··· Provided information

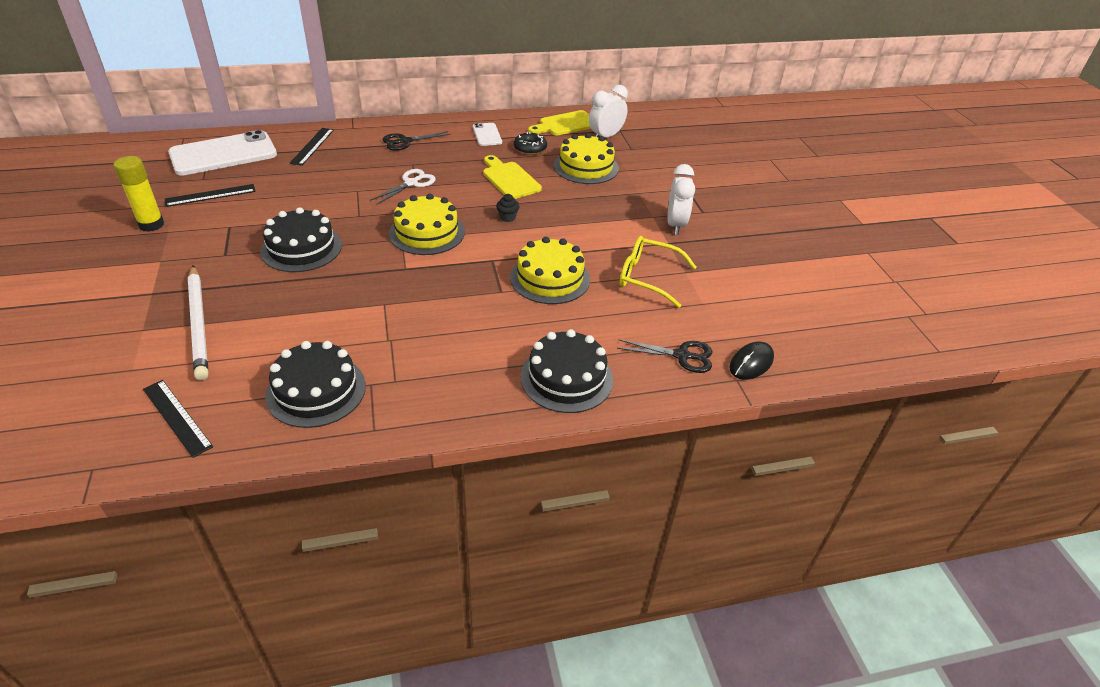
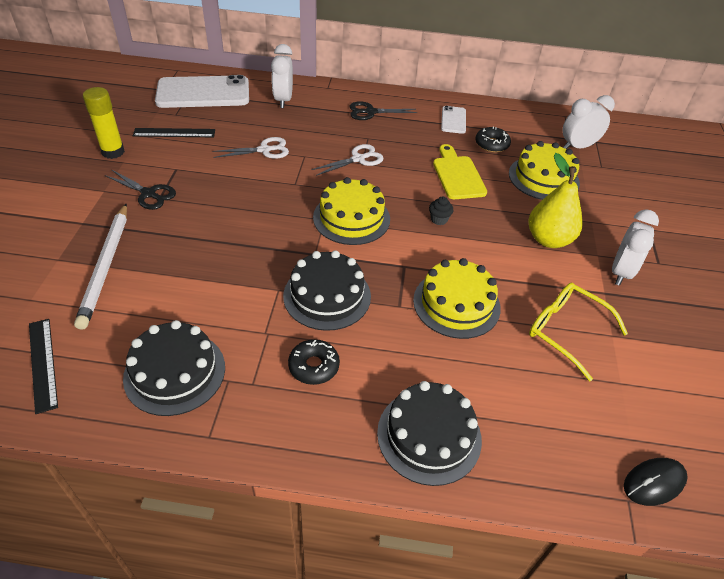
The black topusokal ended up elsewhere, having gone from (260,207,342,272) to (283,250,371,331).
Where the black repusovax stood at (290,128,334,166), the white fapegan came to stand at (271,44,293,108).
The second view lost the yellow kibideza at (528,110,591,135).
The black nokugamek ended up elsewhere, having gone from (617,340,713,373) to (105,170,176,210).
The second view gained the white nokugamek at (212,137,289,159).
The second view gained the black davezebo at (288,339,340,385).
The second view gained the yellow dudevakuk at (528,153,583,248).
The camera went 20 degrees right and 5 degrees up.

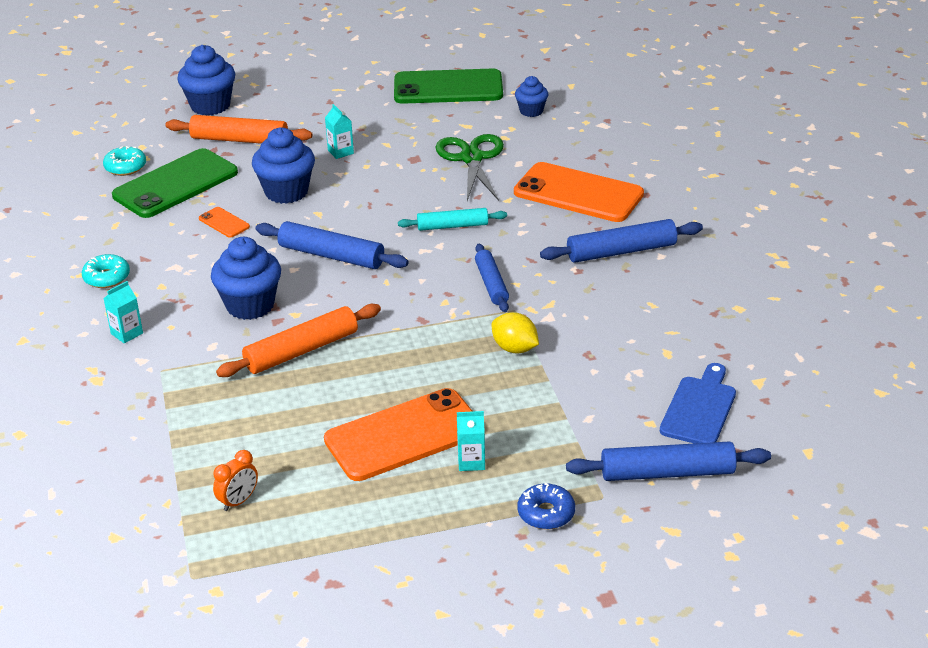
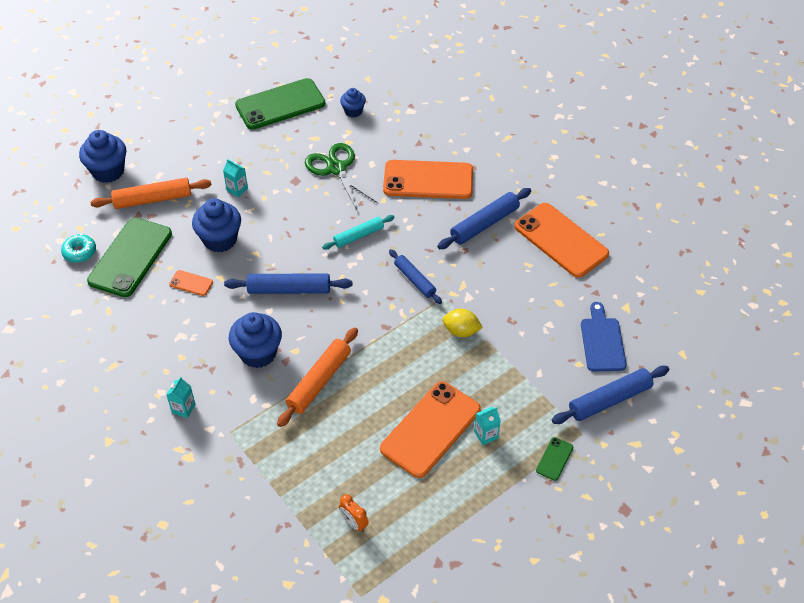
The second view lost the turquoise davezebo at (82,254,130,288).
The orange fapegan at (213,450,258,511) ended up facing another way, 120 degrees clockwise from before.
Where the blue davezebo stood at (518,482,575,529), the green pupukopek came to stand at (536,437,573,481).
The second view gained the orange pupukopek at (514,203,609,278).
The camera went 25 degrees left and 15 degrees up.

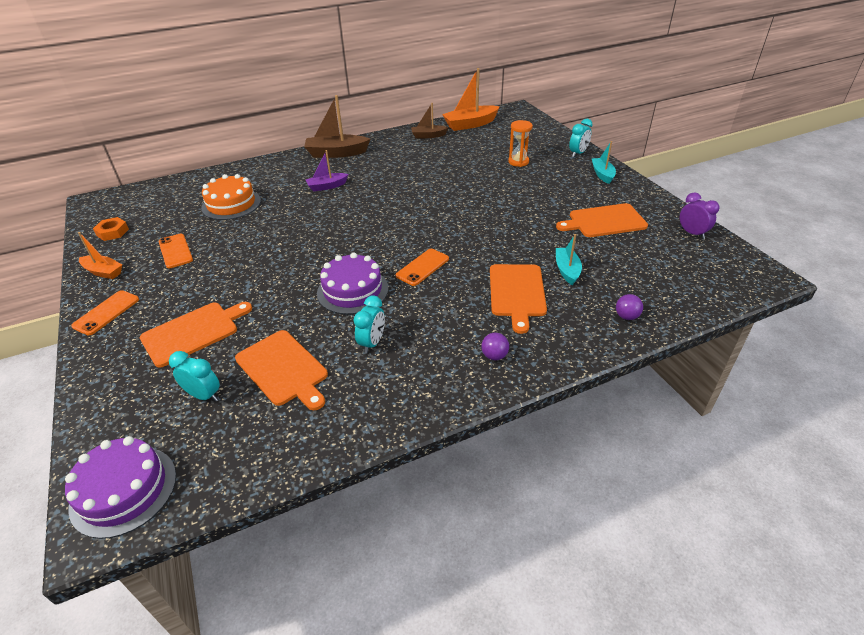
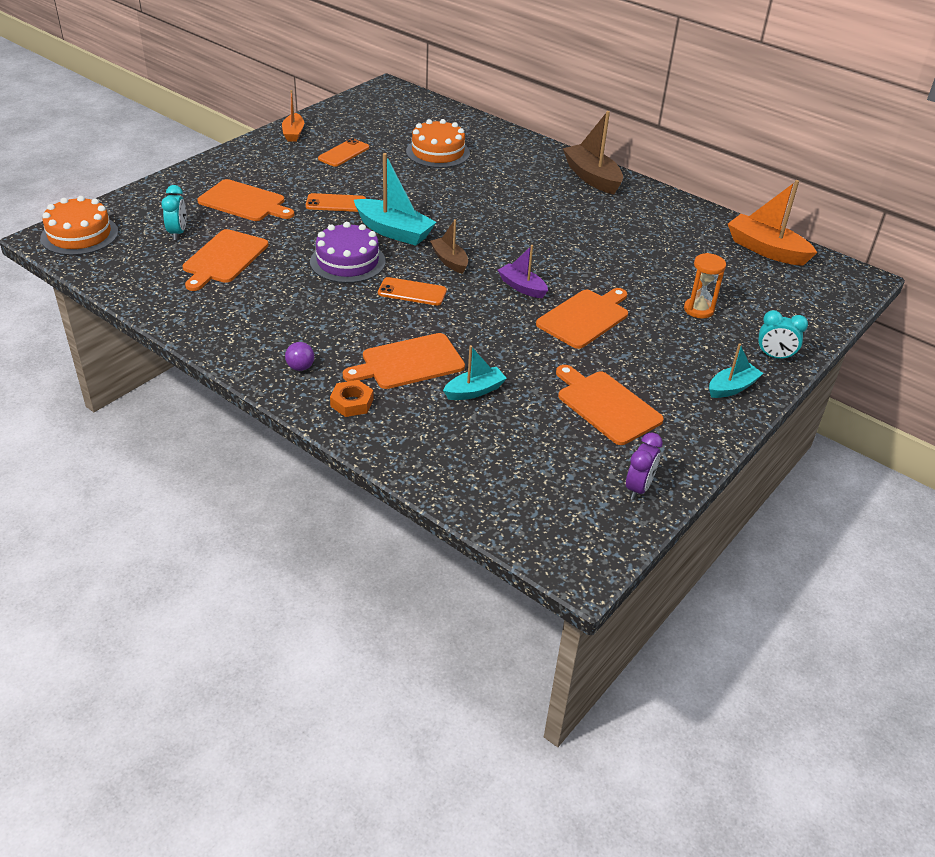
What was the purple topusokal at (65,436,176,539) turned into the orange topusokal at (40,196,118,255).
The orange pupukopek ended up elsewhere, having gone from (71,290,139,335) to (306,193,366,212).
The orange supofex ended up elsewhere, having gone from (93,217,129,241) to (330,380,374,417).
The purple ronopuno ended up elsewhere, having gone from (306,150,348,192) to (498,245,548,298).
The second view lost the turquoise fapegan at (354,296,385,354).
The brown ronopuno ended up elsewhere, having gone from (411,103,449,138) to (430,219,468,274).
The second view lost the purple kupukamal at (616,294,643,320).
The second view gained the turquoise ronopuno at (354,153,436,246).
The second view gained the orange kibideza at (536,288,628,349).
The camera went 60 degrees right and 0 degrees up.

······

▶ **Problem statement**:
All lines holding the word "right" must be copied from the data.

▶ **Solved exercise**:
The camera went 20 degrees right and 5 degrees up.
The camera went 60 degrees right and 0 degrees up.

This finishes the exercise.